§ Exercise objective
Give the listing again in full, exactly as written.

§ Given information
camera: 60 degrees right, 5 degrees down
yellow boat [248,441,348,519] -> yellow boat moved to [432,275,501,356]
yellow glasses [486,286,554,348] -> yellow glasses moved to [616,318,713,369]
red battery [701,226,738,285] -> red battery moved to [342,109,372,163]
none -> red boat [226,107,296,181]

§ Answer box
camera: 60 degrees right, 5 degrees down
yellow boat [248,441,348,519] -> yellow boat moved to [432,275,501,356]
yellow glasses [486,286,554,348] -> yellow glasses moved to [616,318,713,369]
red battery [701,226,738,285] -> red battery moved to [342,109,372,163]
none -> red boat [226,107,296,181]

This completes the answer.